Assigned task: Give back, word for word, only the lines from the one containing "The BlackClock at" to the end of the listing below.

Collected data:
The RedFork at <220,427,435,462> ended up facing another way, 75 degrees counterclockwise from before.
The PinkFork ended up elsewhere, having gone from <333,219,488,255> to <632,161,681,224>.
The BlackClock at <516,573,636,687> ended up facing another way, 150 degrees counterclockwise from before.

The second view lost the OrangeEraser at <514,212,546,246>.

Answer space:
The BlackClock at <516,573,636,687> ended up facing another way, 150 degrees counterclockwise from before.

The second view lost the OrangeEraser at <514,212,546,246>.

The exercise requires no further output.